**Directions for this task**
When you reach the line that contains "BUTTON pin GND: GND -> none" in the data below, copy it and every line after it exactly, adding nothing.
═══ Records supplied
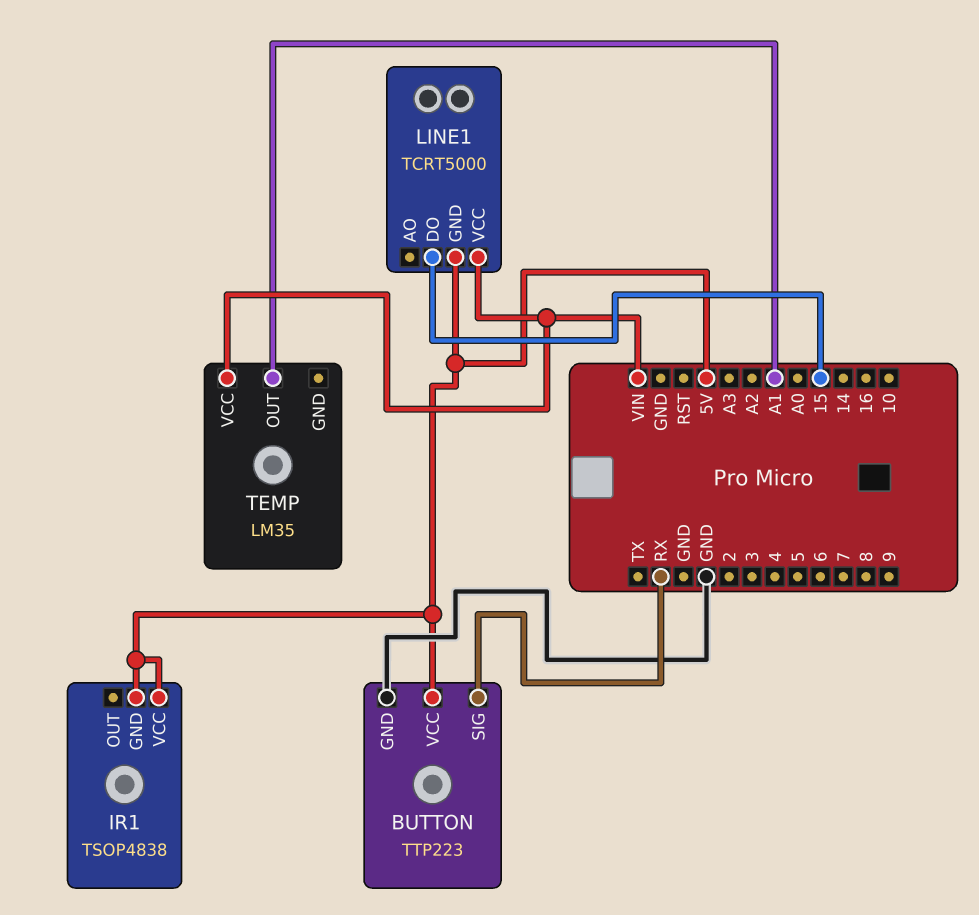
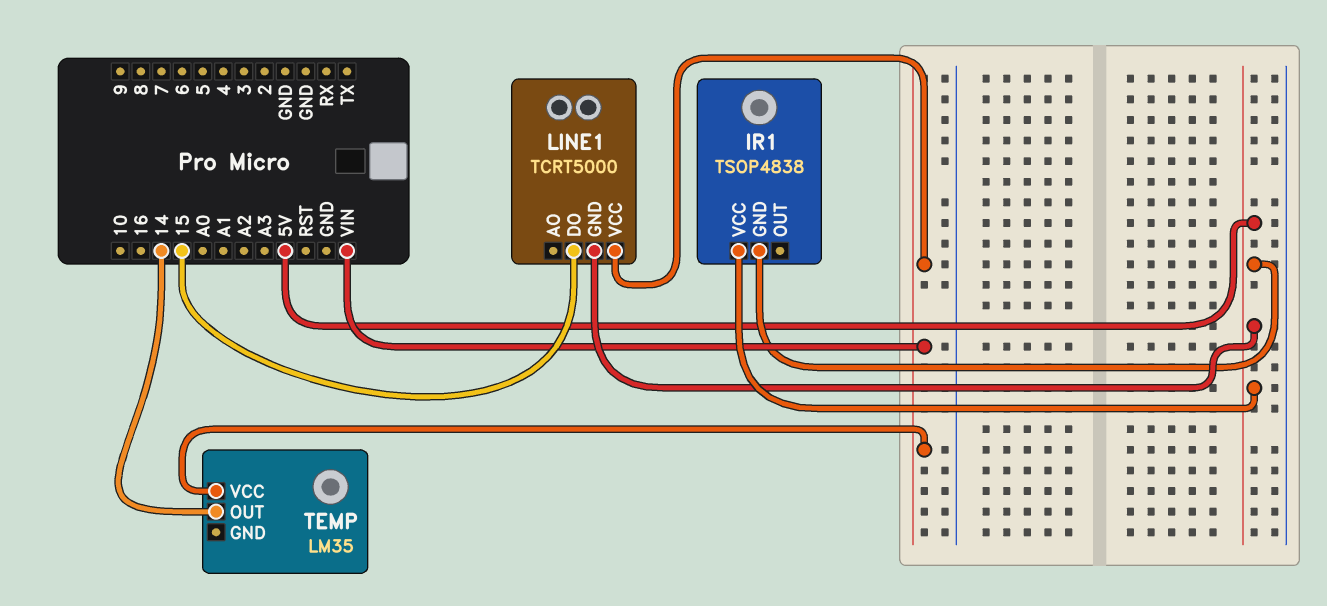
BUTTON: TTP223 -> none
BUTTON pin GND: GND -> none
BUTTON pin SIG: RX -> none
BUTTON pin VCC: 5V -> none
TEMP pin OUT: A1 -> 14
══════
**Exercise solution**
BUTTON pin GND: GND -> none
BUTTON pin SIG: RX -> none
BUTTON pin VCC: 5V -> none
TEMP pin OUT: A1 -> 14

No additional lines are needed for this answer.